*** Available data Section Begins ***

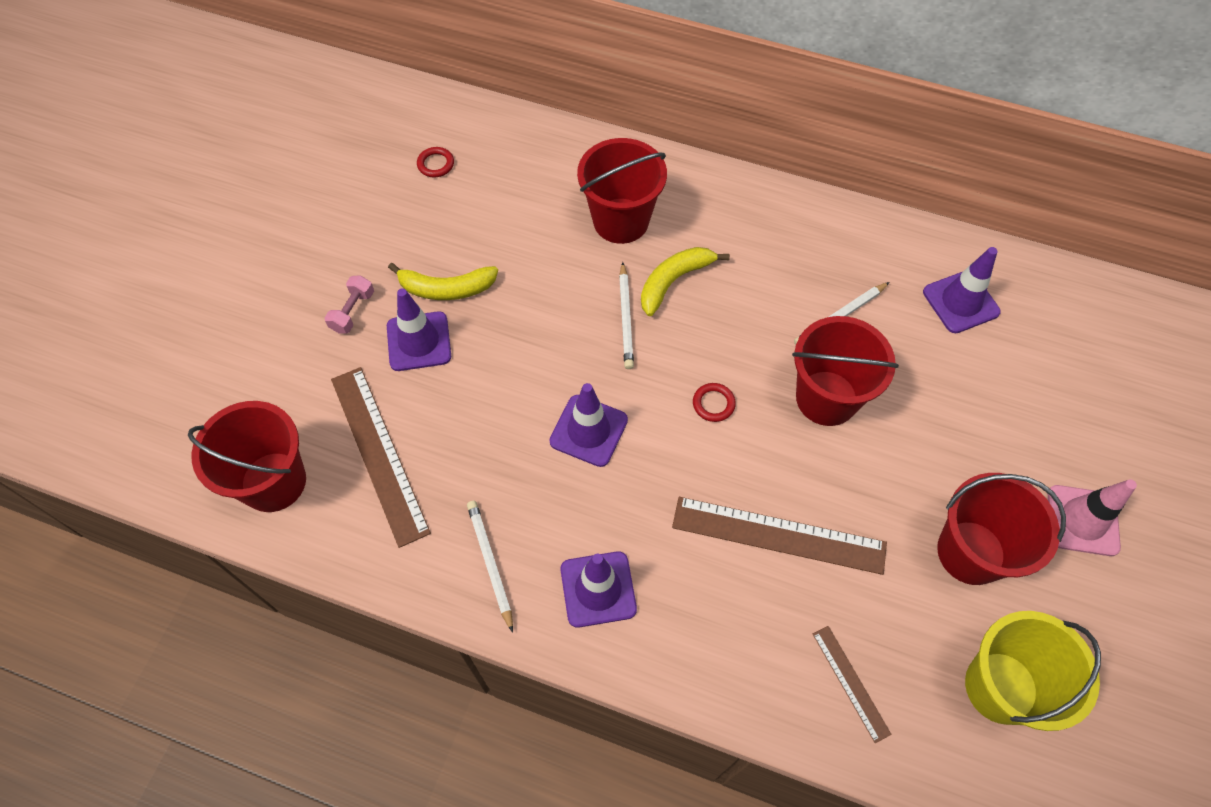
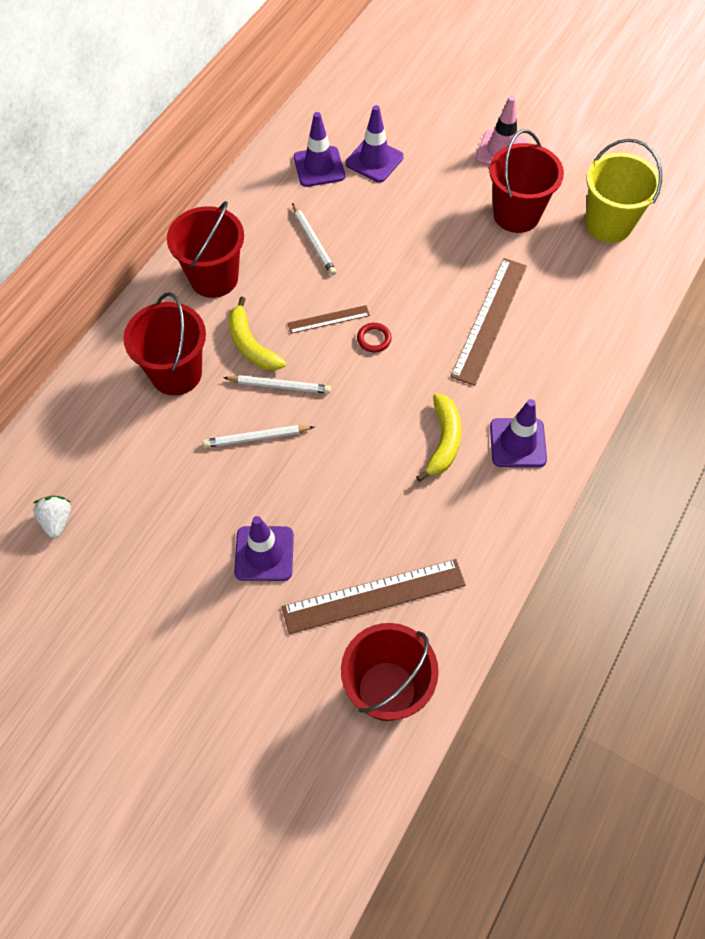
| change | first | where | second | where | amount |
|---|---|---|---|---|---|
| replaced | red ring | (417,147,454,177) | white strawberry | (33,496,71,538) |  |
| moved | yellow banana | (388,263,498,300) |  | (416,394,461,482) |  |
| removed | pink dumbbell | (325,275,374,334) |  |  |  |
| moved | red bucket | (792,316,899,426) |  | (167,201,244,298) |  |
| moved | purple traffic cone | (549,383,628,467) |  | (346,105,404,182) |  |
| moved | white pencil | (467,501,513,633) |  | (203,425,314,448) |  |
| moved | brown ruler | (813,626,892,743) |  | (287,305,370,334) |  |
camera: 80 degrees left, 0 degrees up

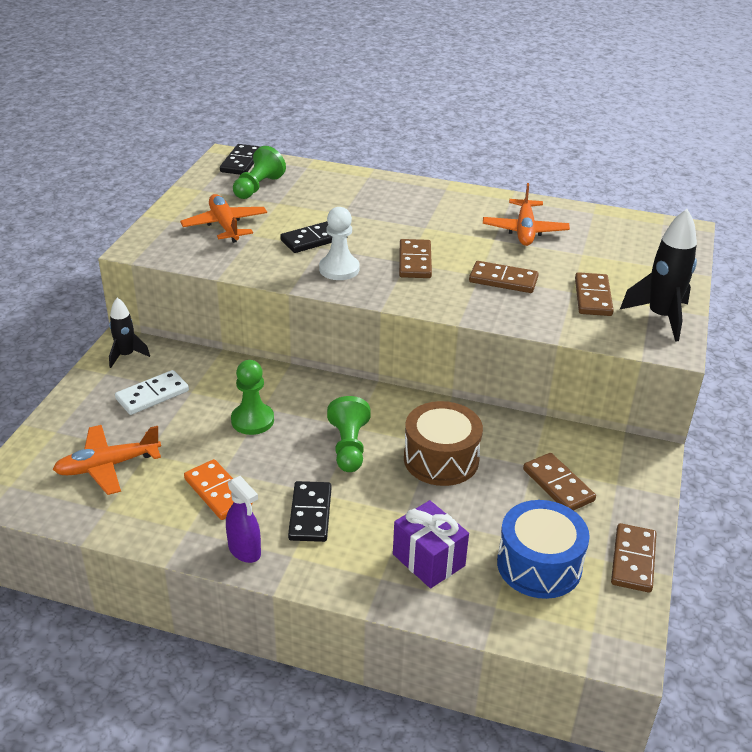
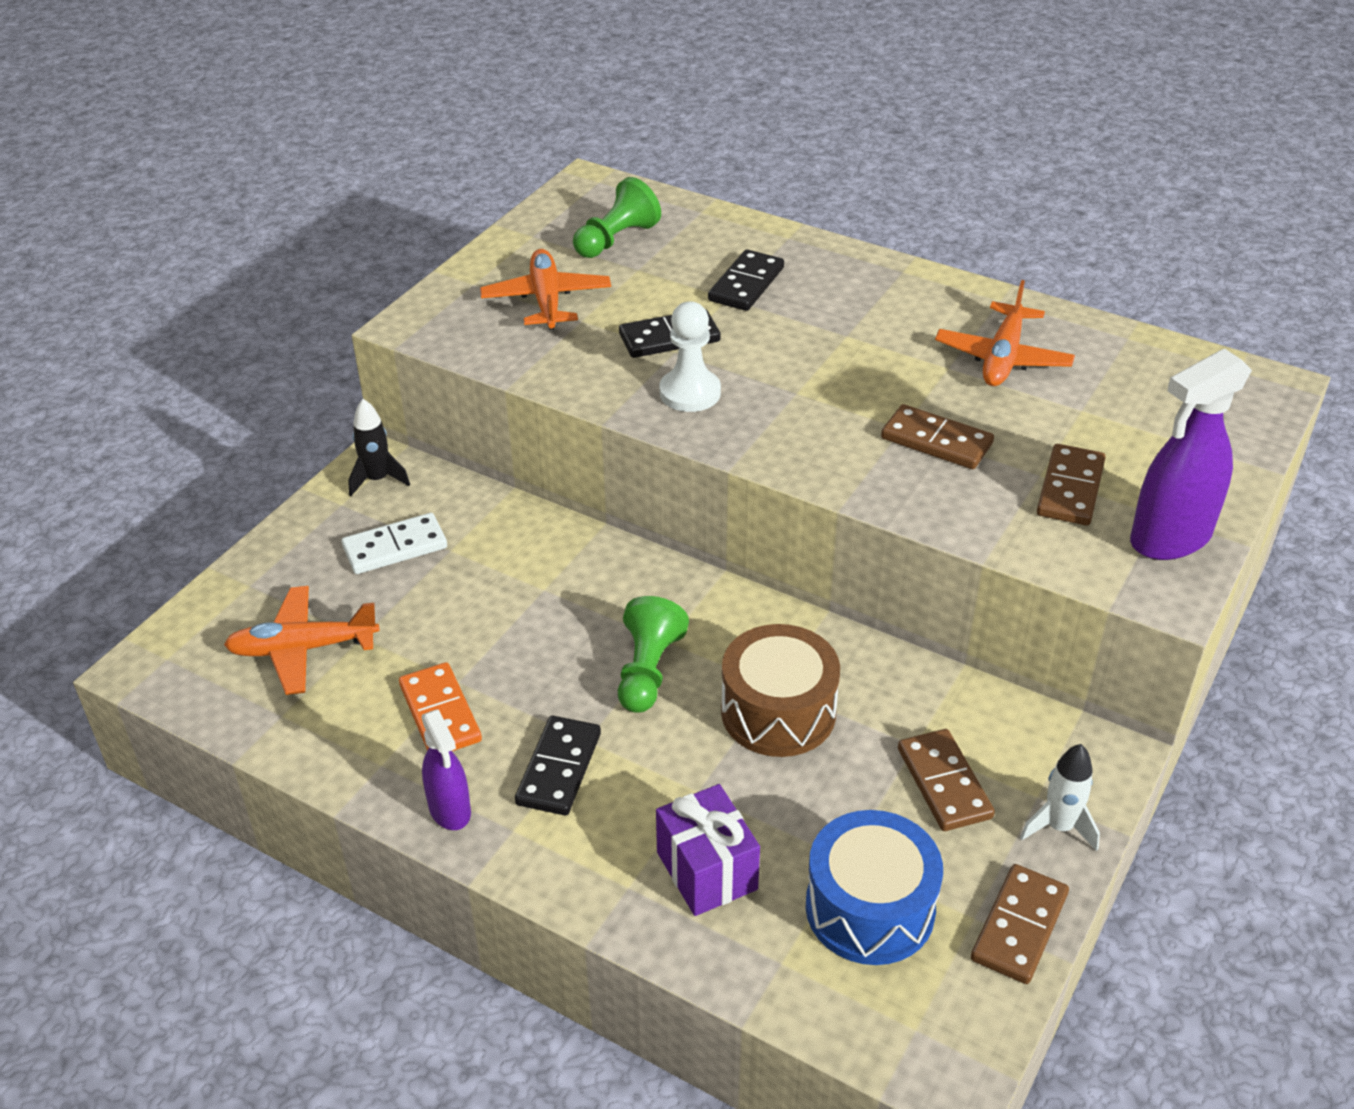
| change | first | where | second | where | amount |
|---|---|---|---|---|---|
| moved | black domino | (220,144,261,175) |  | (708,249,784,311) |  |
| replaced | black rocket | (620,209,697,342) | purple spray bottle | (1130,349,1252,560) |  |
| removed | brown domino | (399,239,432,278) |  |  |  |
| removed | green pawn | (231,360,274,435) |  |  |  |
| added |  |  | white rocket | (1020,744,1100,851) |  |
camera: 15 degrees right, 5 degrees up

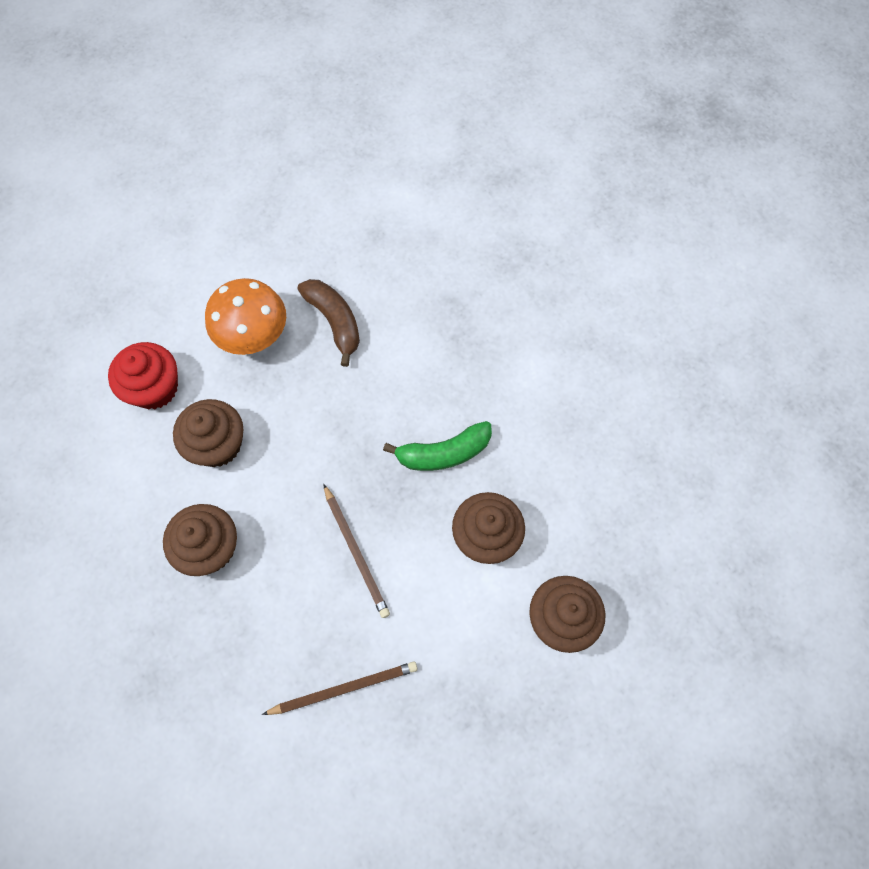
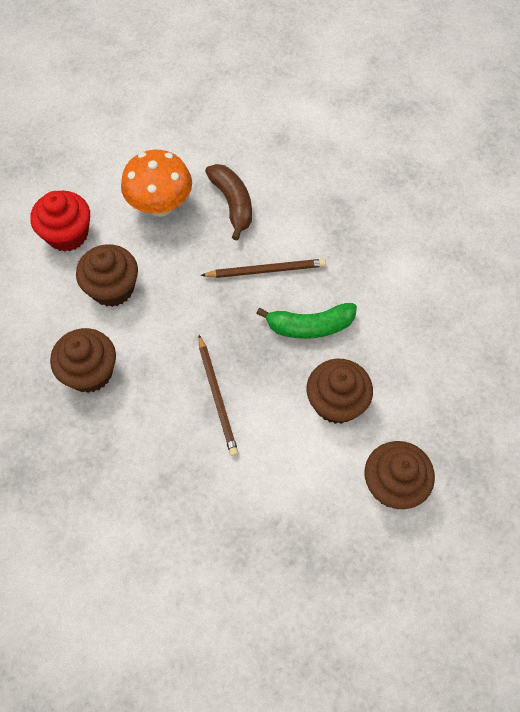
| change | first | where | second | where | amount |
|---|---|---|---|---|---|
| moved | brown pencil | (262,661,418,715) |  | (201,259,326,278) |  |
camera: 10 degrees right, 5 degrees down

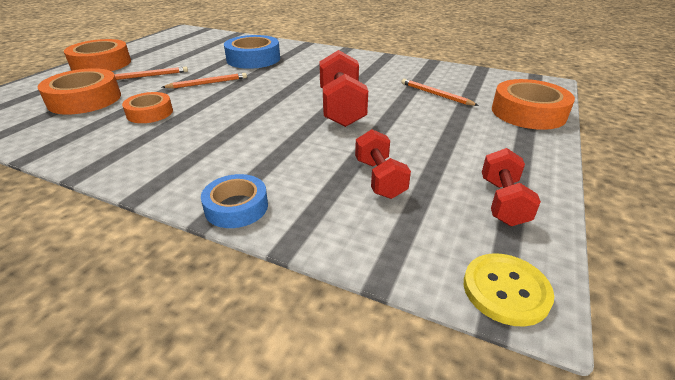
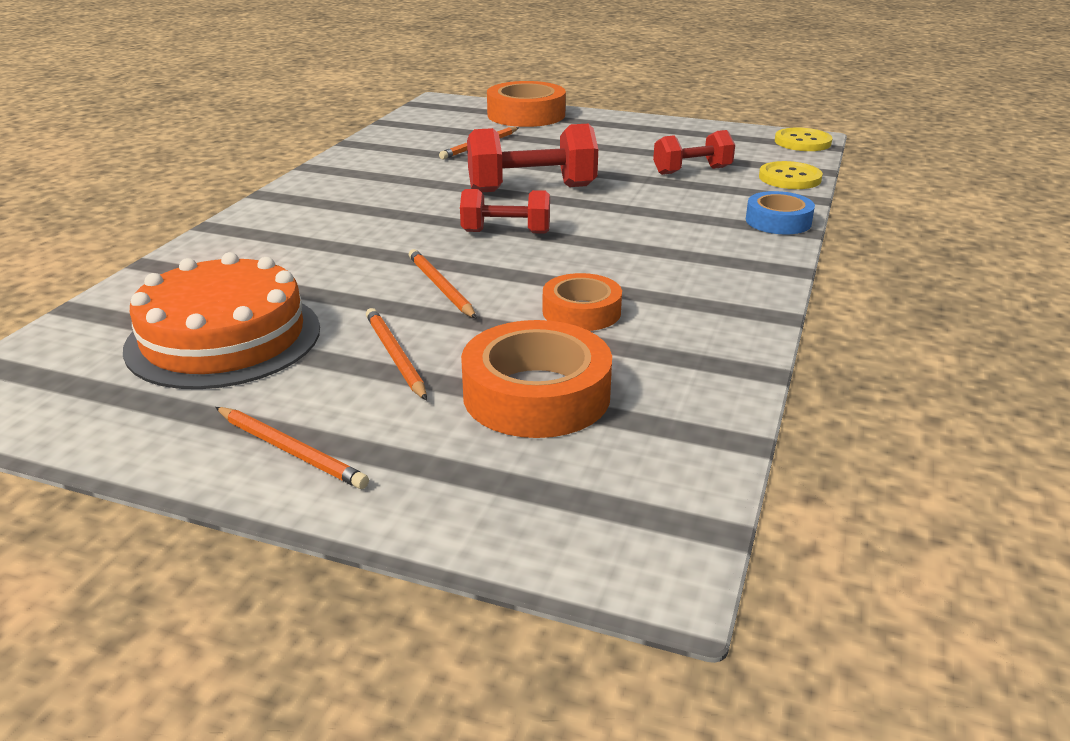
| change | first | where | second | where | amount |
|---|---|---|---|---|---|
| removed | blue tape | (224,35,280,69) |  |  |  |
| replaced | orange tape | (64,39,131,71) | orange pencil | (215,407,369,489) |  |
| moved | red dumbbell | (482,148,541,226) |  | (460,189,550,234) |  |
| added |  |  | yellow button | (759,161,823,189) |  |
| added |  |  | orange cake | (123,252,320,389) |  |
camera: 95 degrees left, 5 degrees down

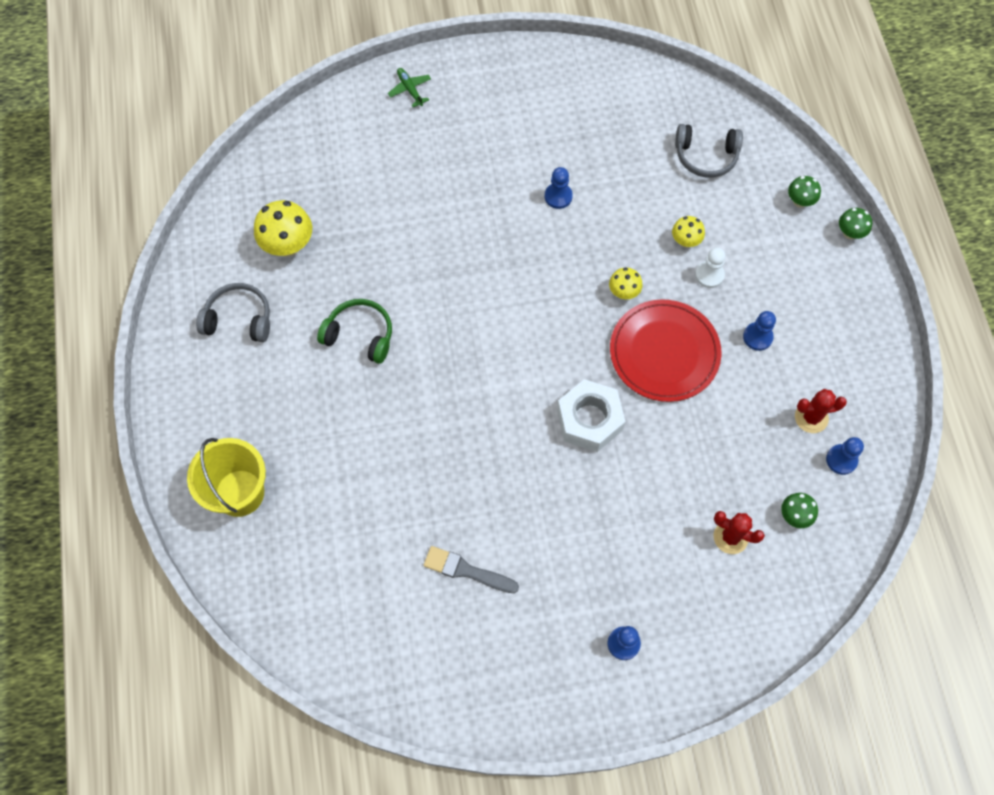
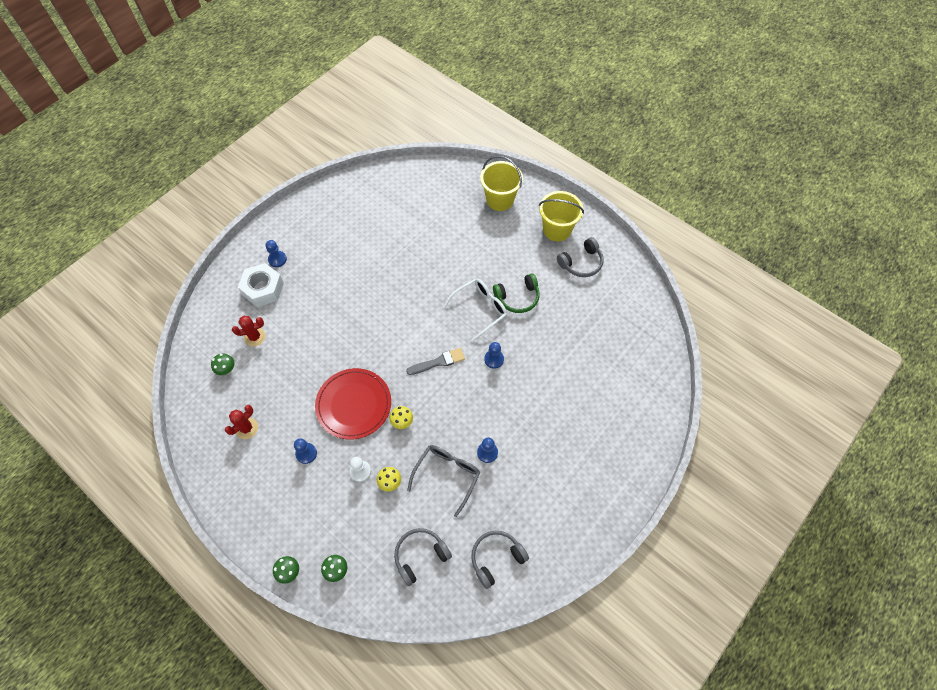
| change | first | where | second | where | amount |
|---|---|---|---|---|---|
| removed | green plane | (388,68,431,107) |  |  |  |
| removed | yellow mushroom | (254,200,312,257) |  |  |  |
| moved | white nut | (557,379,625,452) |  | (238,263,284,307) |  |
| moved | blue pawn | (826,437,864,475) |  | (484,342,504,369) |  |
| moved | grey brush | (424,546,519,593) |  | (406,348,465,375) |  |
| added |  |  | yellow bucket | (539,191,584,241) |  |
| added |  |  | white glasses | (443,278,507,342) |  |
| added |  |  | grey glasses | (407,445,480,517) |  |
| added |  |  | grey headphones | (471,531,529,589) |  |
camera: 140 degrees right, 5 degrees down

*** Available data Section Ends ***

Every line of the listing should be repeated exactly; no picture should appear.

#### Exercise answer
| change | first | where | second | where | amount |
|---|---|---|---|---|---|
| replaced | red ring | (417,147,454,177) | white strawberry | (33,496,71,538) |  |
| moved | yellow banana | (388,263,498,300) |  | (416,394,461,482) |  |
| removed | pink dumbbell | (325,275,374,334) |  |  |  |
| moved | red bucket | (792,316,899,426) |  | (167,201,244,298) |  |
| moved | purple traffic cone | (549,383,628,467) |  | (346,105,404,182) |  |
| moved | white pencil | (467,501,513,633) |  | (203,425,314,448) |  |
| moved | brown ruler | (813,626,892,743) |  | (287,305,370,334) |  |
camera: 80 degrees left, 0 degrees up

| change | first | where | second | where | amount |
|---|---|---|---|---|---|
| moved | black domino | (220,144,261,175) |  | (708,249,784,311) |  |
| replaced | black rocket | (620,209,697,342) | purple spray bottle | (1130,349,1252,560) |  |
| removed | brown domino | (399,239,432,278) |  |  |  |
| removed | green pawn | (231,360,274,435) |  |  |  |
| added |  |  | white rocket | (1020,744,1100,851) |  |
camera: 15 degrees right, 5 degrees up

| change | first | where | second | where | amount |
|---|---|---|---|---|---|
| moved | brown pencil | (262,661,418,715) |  | (201,259,326,278) |  |
camera: 10 degrees right, 5 degrees down

| change | first | where | second | where | amount |
|---|---|---|---|---|---|
| removed | blue tape | (224,35,280,69) |  |  |  |
| replaced | orange tape | (64,39,131,71) | orange pencil | (215,407,369,489) |  |
| moved | red dumbbell | (482,148,541,226) |  | (460,189,550,234) |  |
| added |  |  | yellow button | (759,161,823,189) |  |
| added |  |  | orange cake | (123,252,320,389) |  |
camera: 95 degrees left, 5 degrees down

| change | first | where | second | where | amount |
|---|---|---|---|---|---|
| removed | green plane | (388,68,431,107) |  |  |  |
| removed | yellow mushroom | (254,200,312,257) |  |  |  |
| moved | white nut | (557,379,625,452) |  | (238,263,284,307) |  |
| moved | blue pawn | (826,437,864,475) |  | (484,342,504,369) |  |
| moved | grey brush | (424,546,519,593) |  | (406,348,465,375) |  |
| added |  |  | yellow bucket | (539,191,584,241) |  |
| added |  |  | white glasses | (443,278,507,342) |  |
| added |  |  | grey glasses | (407,445,480,517) |  |
| added |  |  | grey headphones | (471,531,529,589) |  |
camera: 140 degrees right, 5 degrees down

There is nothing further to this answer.